*** Opening of Records to use ***

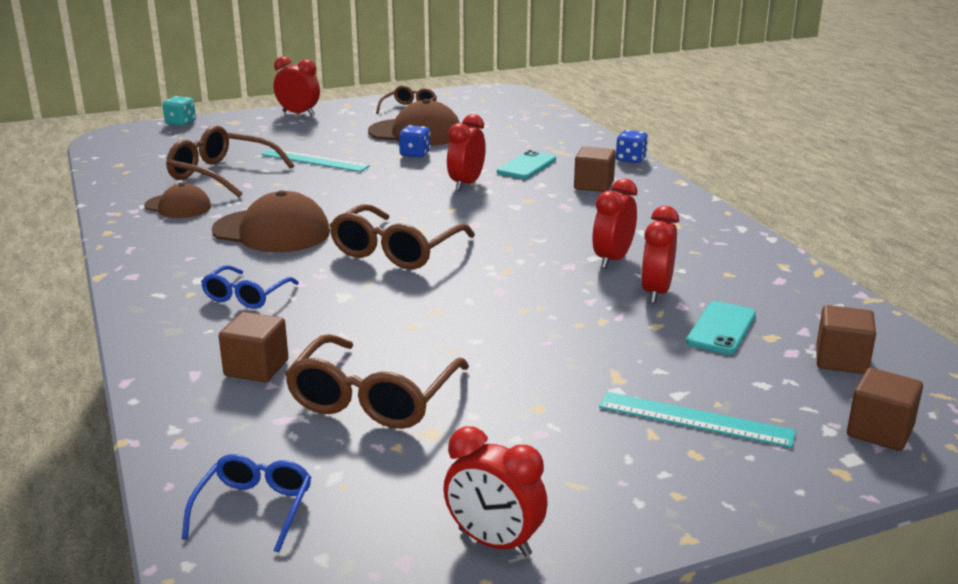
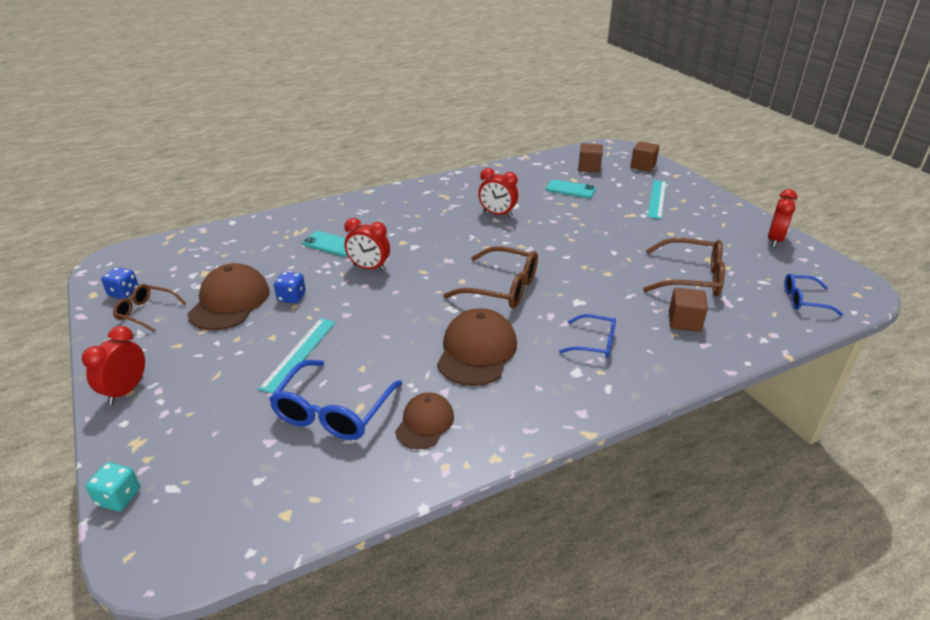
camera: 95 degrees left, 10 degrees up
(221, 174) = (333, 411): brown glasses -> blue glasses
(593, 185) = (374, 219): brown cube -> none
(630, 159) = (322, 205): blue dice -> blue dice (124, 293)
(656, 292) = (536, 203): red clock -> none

*** Close of Records to use ***

Problem description: Your answer must be a single number: the count of lines in the records that hold the word "blue".

Solution to this exercise: 2